* [Records from a dataset]:
══════

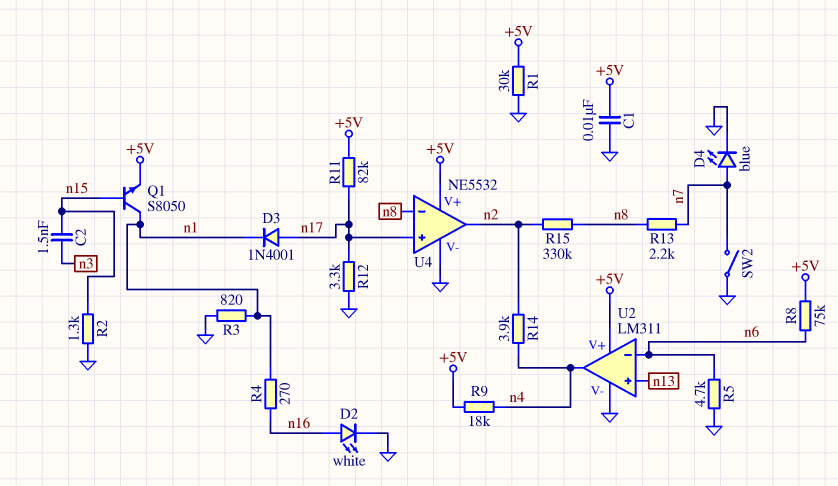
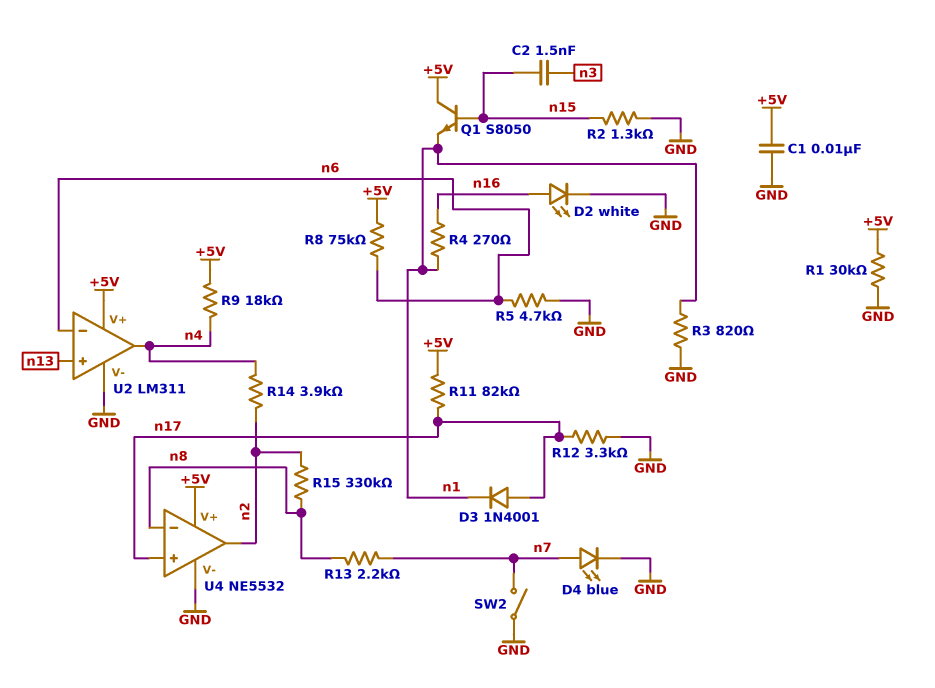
Q1: NPN S8050 (B n15, C n1, E +5V) -> NPN S8050 (B n15, C +5V, E n1)

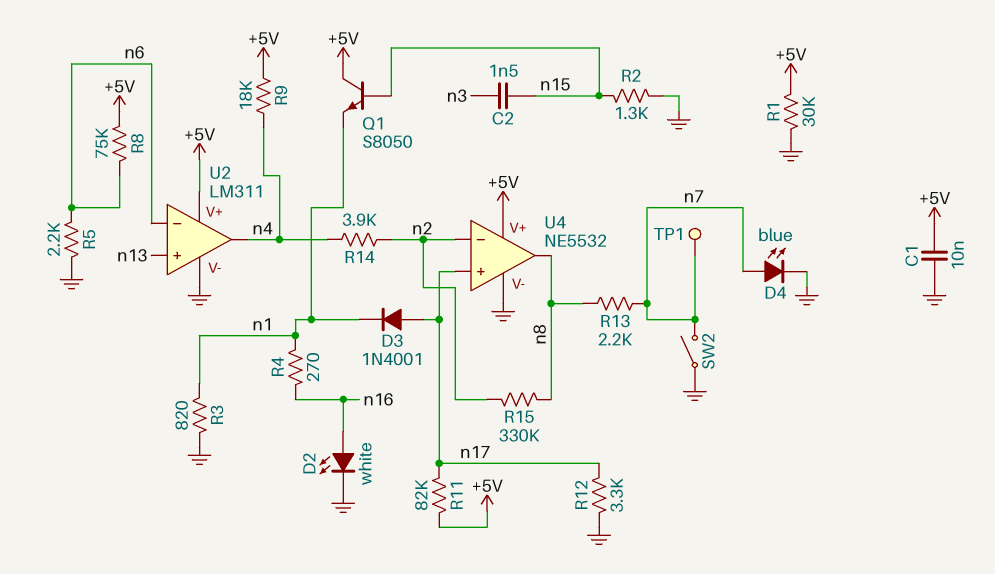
R5: 4.7k (GND, n6) -> 2.2k (GND, n6)
TP1: none -> test point (n7)
U4 pin in-: n8 -> n2
U4 pin out: n2 -> n8

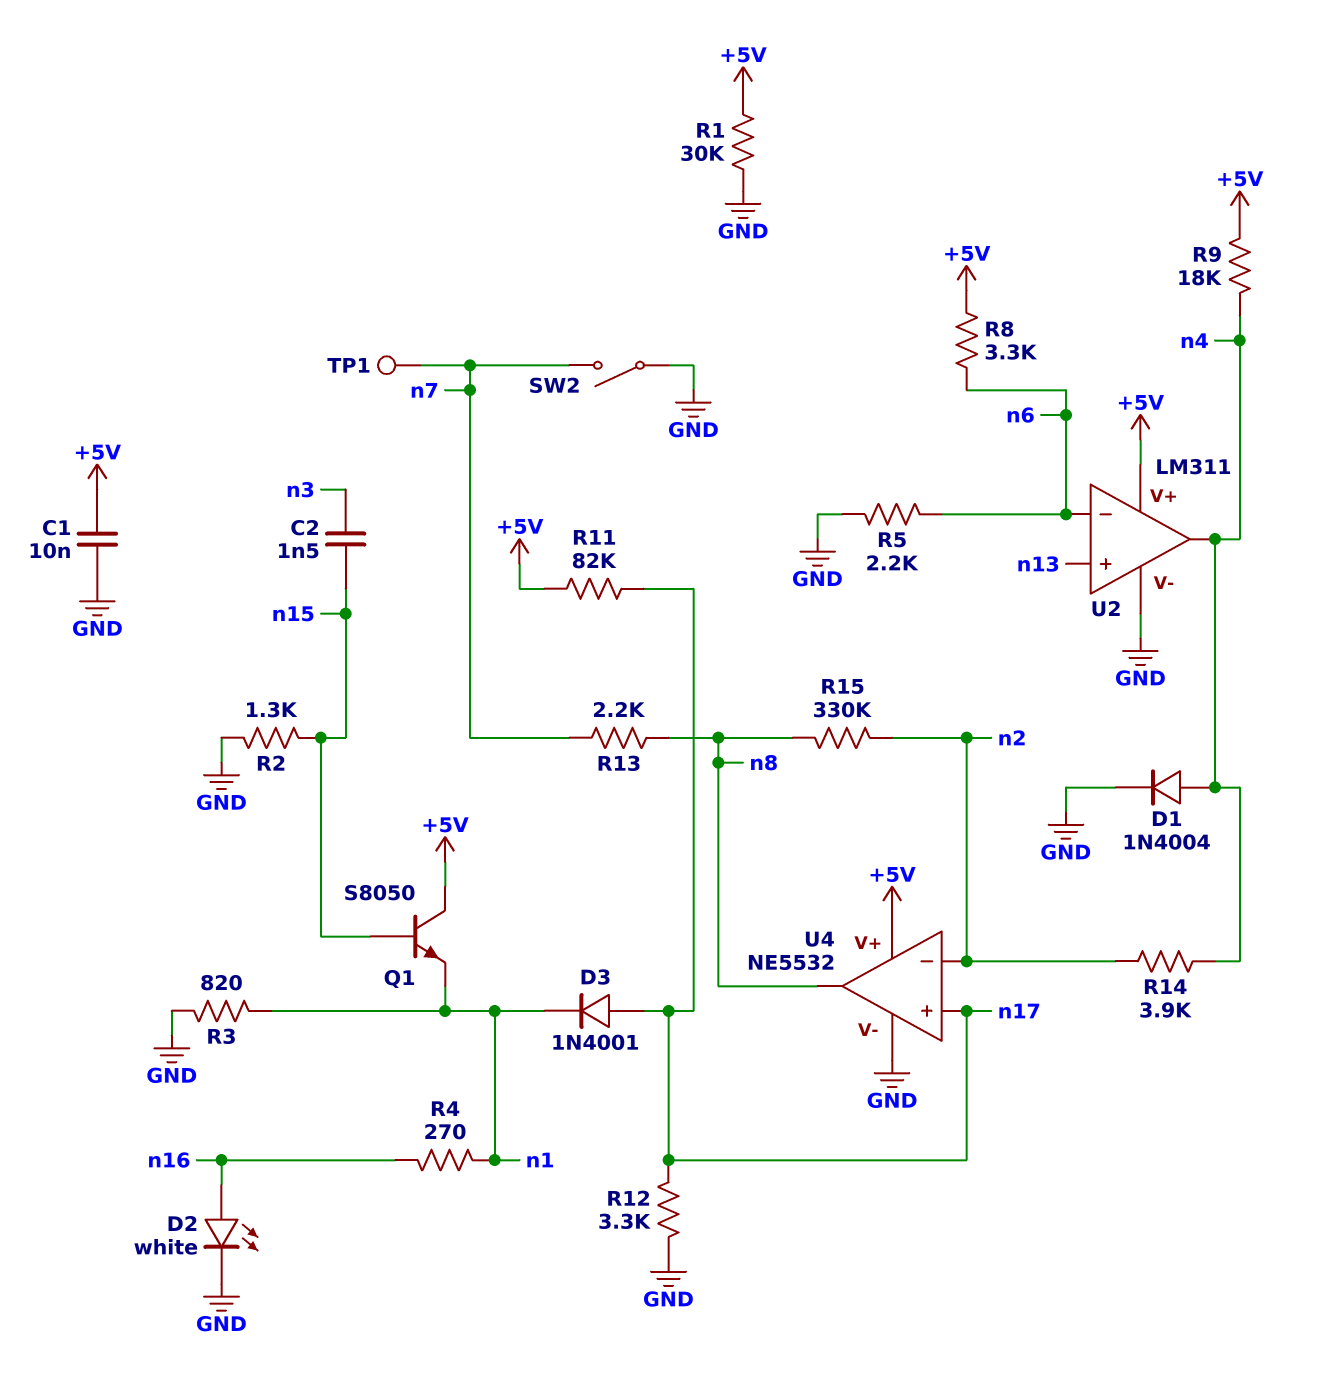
D1: none -> diode 1N4004 (A n4, K GND)
D4: LED blue (A n7, K GND) -> none
R8: 75k (+5V, n6) -> 3.3k (+5V, n6)

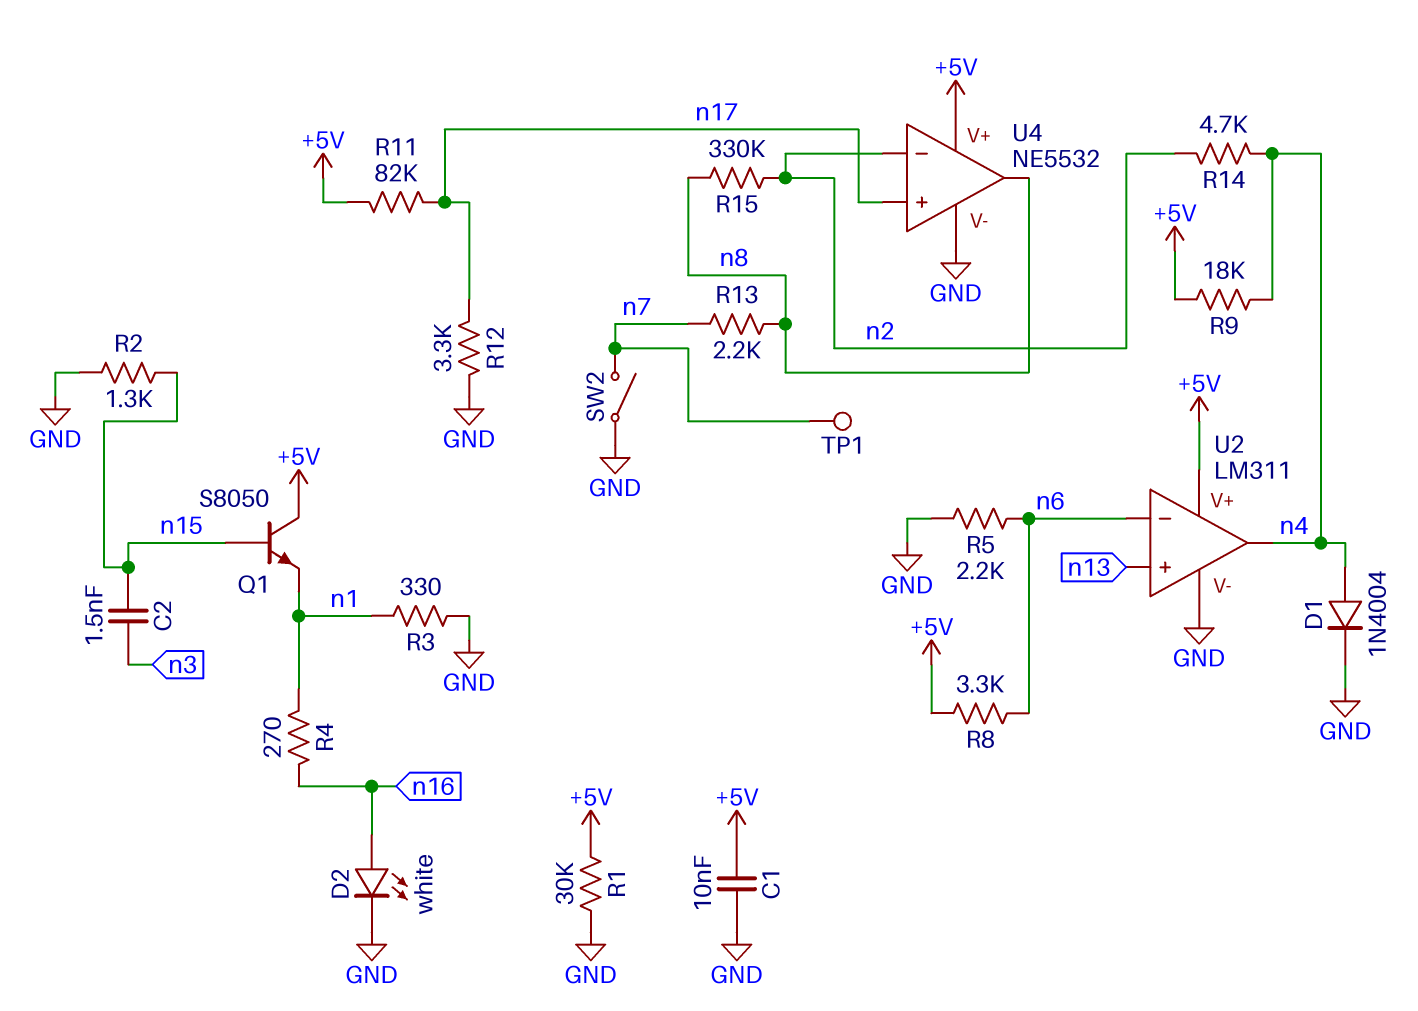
D3: diode 1N4001 (A n17, K n1) -> none
R3: 820 (GND, n1) -> 330 (GND, n1)
R14: 3.9k (n2, n4) -> 4.7k (n2, n4)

══════

* [TO DO]: With images left out, the data must be transcribed exactly.

* [EXPECTED ANSWER]:
Q1: NPN S8050 (B n15, C n1, E +5V) -> NPN S8050 (B n15, C +5V, E n1)

R5: 4.7k (GND, n6) -> 2.2k (GND, n6)
TP1: none -> test point (n7)
U4 pin in-: n8 -> n2
U4 pin out: n2 -> n8

D1: none -> diode 1N4004 (A n4, K GND)
D4: LED blue (A n7, K GND) -> none
R8: 75k (+5V, n6) -> 3.3k (+5V, n6)

D3: diode 1N4001 (A n17, K n1) -> none
R3: 820 (GND, n1) -> 330 (GND, n1)
R14: 3.9k (n2, n4) -> 4.7k (n2, n4)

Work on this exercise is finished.